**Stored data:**
- - -

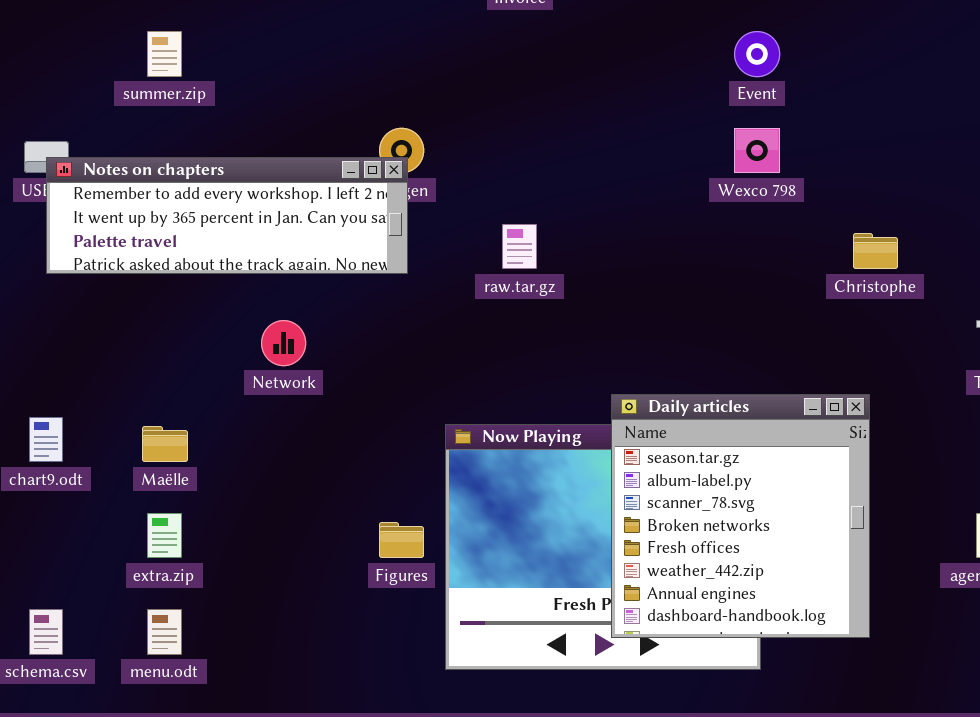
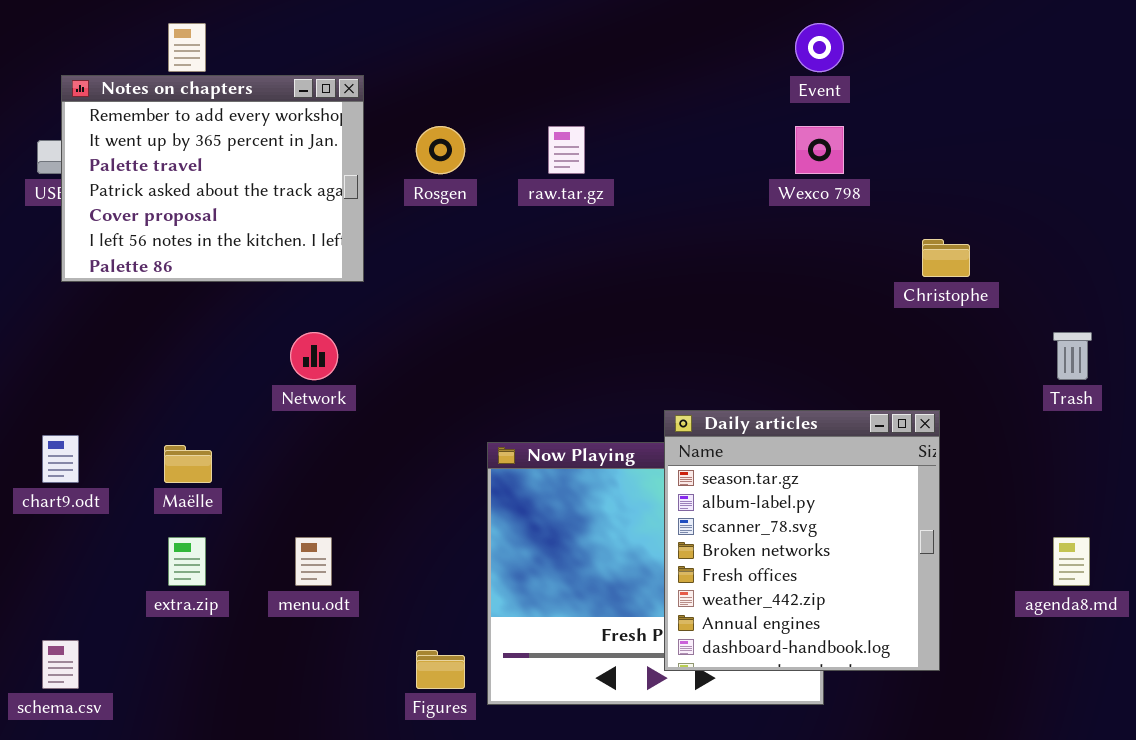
Notes on chapters: [46,157,408,274] -> [61,75,364,282], resized
raw.tar.gz: [502,224,537,269] -> [548,126,585,174], moved
Figures: [379,522,424,558] -> [416,650,465,689], moved
menu.odt: [147,609,182,655] -> [295,537,332,586], moved

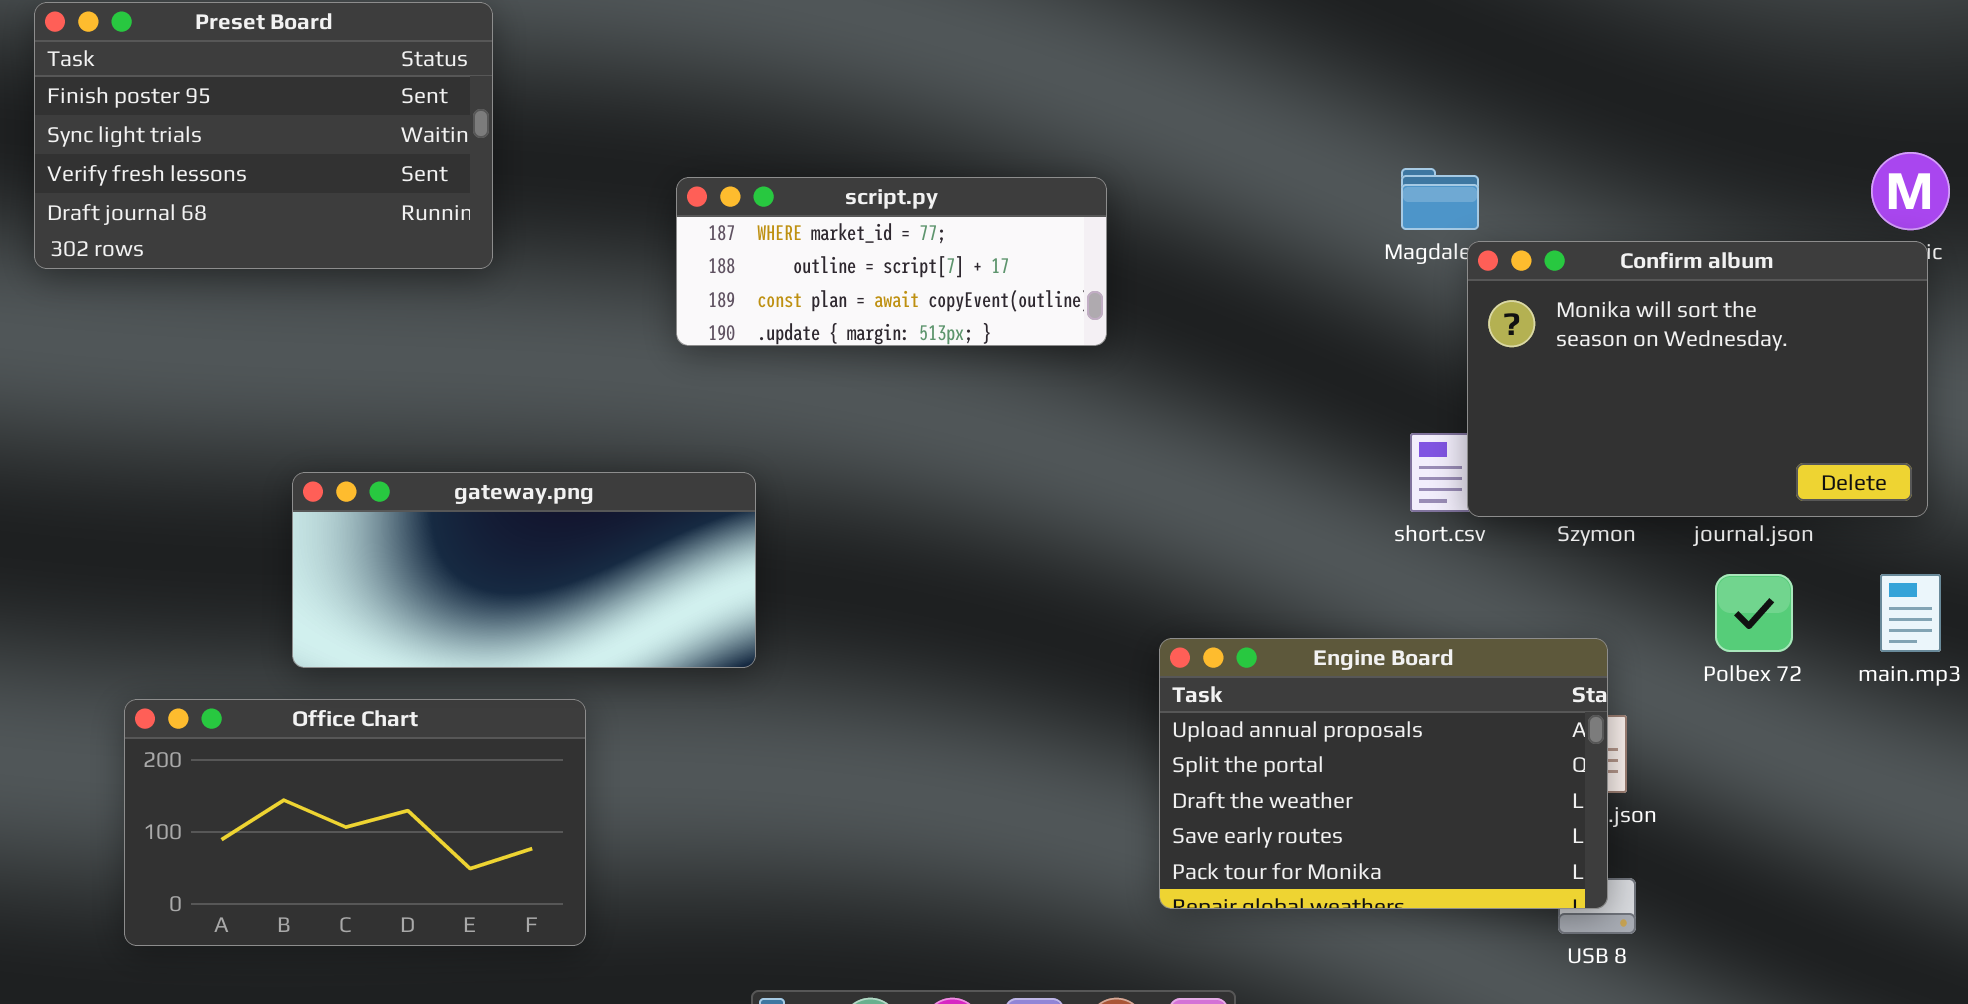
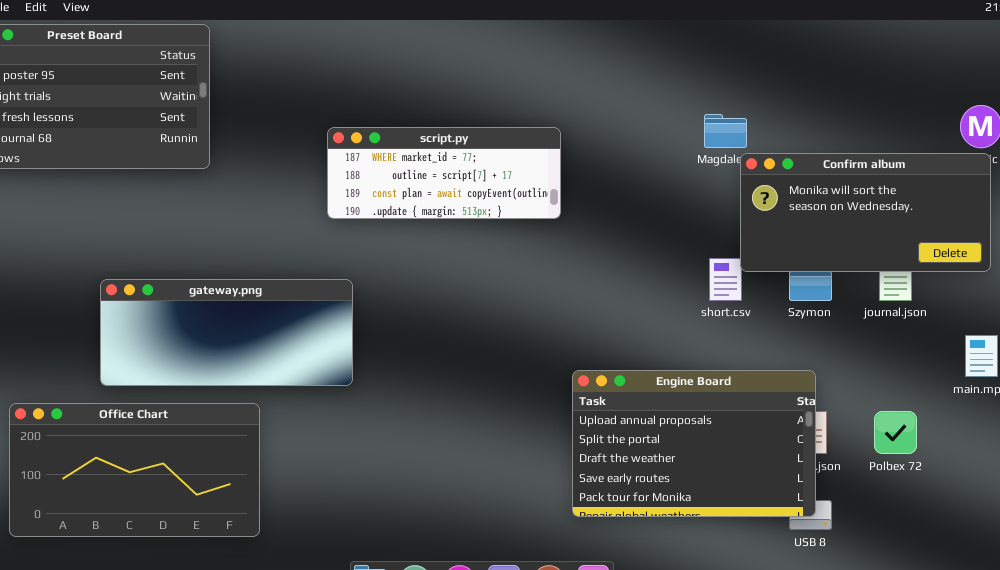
script.py: [676,177,1107,346] -> [327,127,561,219], moved
Confirm album: [1467,241,1928,517] -> [740,153,991,272], resized
Polbex 72: [1715,574,1793,652] -> [874,411,917,454], moved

- - -

**Directions for this task:**
Copy the records exactly. Skip the images.

**Exercise result:**
Notes on chapters: [46,157,408,274] -> [61,75,364,282], resized
raw.tar.gz: [502,224,537,269] -> [548,126,585,174], moved
Figures: [379,522,424,558] -> [416,650,465,689], moved
menu.odt: [147,609,182,655] -> [295,537,332,586], moved

script.py: [676,177,1107,346] -> [327,127,561,219], moved
Confirm album: [1467,241,1928,517] -> [740,153,991,272], resized
Polbex 72: [1715,574,1793,652] -> [874,411,917,454], moved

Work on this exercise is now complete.